**WRITTEN INSTRUCTION:** Find each line in the listing that contains the word "clef" and copy those lines.

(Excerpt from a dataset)

-- Begin --

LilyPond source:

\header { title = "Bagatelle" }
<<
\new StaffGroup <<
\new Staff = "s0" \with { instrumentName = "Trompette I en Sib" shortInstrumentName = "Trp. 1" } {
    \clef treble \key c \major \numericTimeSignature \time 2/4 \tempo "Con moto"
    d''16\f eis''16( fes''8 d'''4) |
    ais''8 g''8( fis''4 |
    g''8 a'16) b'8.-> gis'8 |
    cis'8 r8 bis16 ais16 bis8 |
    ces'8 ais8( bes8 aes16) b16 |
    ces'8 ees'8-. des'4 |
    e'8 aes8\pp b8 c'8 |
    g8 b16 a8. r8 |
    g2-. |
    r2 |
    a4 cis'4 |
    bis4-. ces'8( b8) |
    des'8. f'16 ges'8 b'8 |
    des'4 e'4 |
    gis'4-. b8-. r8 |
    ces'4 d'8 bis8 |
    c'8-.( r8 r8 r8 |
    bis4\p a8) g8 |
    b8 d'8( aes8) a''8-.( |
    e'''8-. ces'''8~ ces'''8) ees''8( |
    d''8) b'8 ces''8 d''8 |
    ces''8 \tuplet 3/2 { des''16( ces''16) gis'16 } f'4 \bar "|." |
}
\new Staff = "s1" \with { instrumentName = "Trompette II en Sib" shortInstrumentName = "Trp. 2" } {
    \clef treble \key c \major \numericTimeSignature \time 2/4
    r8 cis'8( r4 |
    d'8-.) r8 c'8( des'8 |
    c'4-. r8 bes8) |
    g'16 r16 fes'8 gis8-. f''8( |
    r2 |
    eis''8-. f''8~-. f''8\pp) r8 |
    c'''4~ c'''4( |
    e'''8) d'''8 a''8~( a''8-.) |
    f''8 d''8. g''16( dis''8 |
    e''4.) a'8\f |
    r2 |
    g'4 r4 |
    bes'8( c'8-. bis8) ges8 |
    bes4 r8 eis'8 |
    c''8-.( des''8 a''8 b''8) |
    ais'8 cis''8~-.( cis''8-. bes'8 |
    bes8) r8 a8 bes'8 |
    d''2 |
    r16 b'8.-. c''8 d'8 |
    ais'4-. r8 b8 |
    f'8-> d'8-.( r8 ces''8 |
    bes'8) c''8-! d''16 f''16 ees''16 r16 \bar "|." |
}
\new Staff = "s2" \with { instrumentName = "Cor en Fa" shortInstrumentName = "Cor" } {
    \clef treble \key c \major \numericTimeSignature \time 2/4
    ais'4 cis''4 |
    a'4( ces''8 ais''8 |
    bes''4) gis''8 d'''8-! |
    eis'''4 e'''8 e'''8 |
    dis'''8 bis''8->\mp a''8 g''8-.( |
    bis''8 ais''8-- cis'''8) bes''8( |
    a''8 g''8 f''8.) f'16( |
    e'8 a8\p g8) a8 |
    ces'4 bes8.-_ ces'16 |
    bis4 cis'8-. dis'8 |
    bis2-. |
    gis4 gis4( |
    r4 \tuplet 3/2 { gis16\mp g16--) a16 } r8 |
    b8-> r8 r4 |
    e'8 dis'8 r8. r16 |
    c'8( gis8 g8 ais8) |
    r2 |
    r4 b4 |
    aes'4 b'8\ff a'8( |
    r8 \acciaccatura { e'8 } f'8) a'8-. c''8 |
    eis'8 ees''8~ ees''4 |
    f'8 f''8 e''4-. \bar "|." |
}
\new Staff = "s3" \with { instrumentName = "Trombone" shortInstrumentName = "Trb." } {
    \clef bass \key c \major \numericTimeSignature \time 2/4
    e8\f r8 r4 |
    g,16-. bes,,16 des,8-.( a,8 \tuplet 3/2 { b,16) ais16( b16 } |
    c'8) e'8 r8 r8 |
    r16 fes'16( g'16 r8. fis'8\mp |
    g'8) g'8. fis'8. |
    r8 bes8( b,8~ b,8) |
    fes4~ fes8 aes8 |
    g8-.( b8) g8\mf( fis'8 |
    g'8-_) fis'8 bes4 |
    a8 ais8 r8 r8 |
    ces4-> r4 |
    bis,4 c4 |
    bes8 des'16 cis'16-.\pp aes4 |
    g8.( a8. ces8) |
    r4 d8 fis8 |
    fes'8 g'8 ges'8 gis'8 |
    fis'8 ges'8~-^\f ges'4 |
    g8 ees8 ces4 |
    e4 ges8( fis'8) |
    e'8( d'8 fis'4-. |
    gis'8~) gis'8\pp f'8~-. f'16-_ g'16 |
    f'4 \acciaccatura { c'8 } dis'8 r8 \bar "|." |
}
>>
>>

-- End --

**CORRECT ANSWER:**
    \clef treble \key c \major \numericTimeSignature \time 2/4 \tempo "Con moto"
    \clef treble \key c \major \numericTimeSignature \time 2/4
    \clef treble \key c \major \numericTimeSignature \time 2/4
    \clef bass \key c \major \numericTimeSignature \time 2/4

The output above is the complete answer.